◆ TASK ITEM: Of the lines below, write out exactly those from the line with "D6: diode 1N4007" through the line with "R2: none -> 220 (AC2, DGND)", both included, and skip the rest.

---------- DATA SHOWN ----------

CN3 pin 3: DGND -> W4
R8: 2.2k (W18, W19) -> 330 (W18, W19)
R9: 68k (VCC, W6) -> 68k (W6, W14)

----------
---------- DATA SHOWN ----------

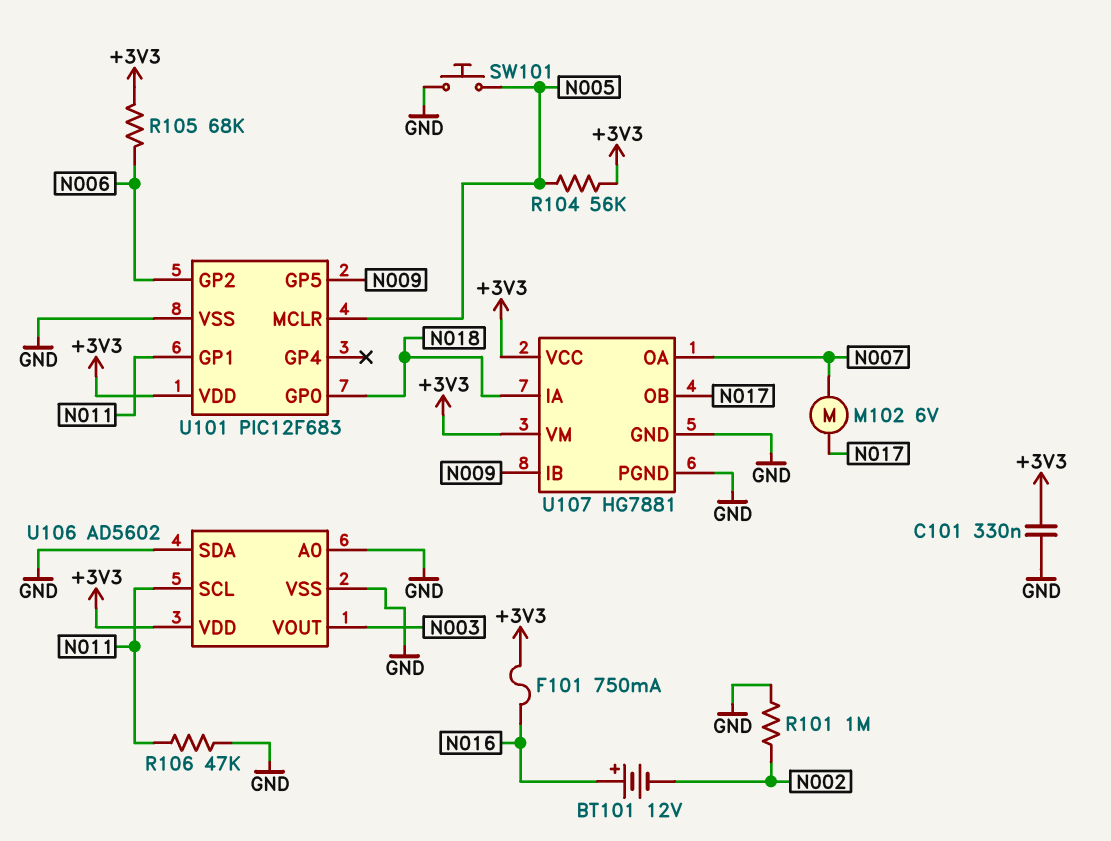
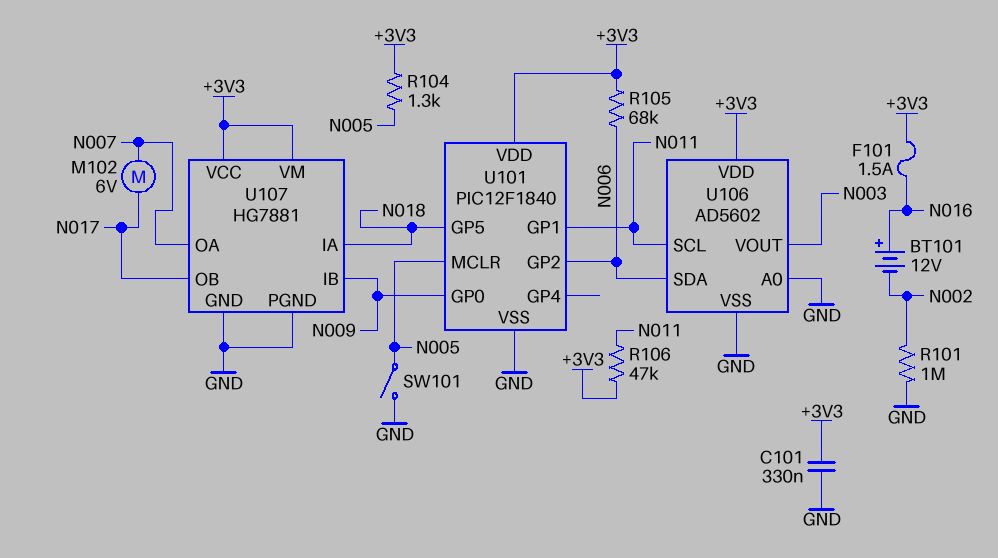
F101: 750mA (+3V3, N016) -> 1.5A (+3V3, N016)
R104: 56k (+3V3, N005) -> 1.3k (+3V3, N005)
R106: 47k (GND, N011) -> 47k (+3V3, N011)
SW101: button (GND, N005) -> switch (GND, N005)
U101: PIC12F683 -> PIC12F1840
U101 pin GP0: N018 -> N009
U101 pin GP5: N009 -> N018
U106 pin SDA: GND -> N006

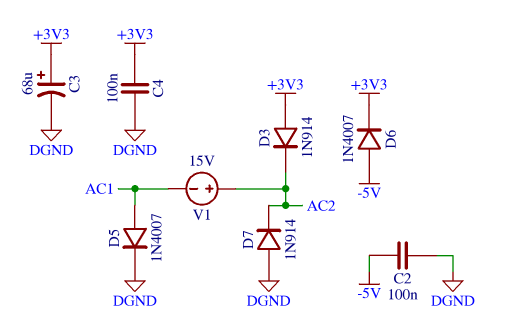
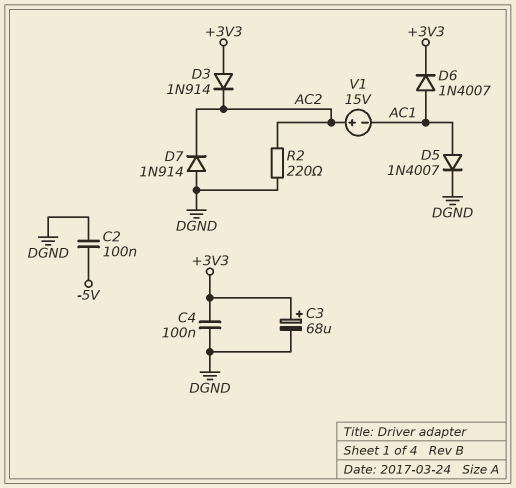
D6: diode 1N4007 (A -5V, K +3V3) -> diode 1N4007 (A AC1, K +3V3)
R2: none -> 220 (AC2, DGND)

----------

◆ EXERCISE RESULT:
D6: diode 1N4007 (A -5V, K +3V3) -> diode 1N4007 (A AC1, K +3V3)
R2: none -> 220 (AC2, DGND)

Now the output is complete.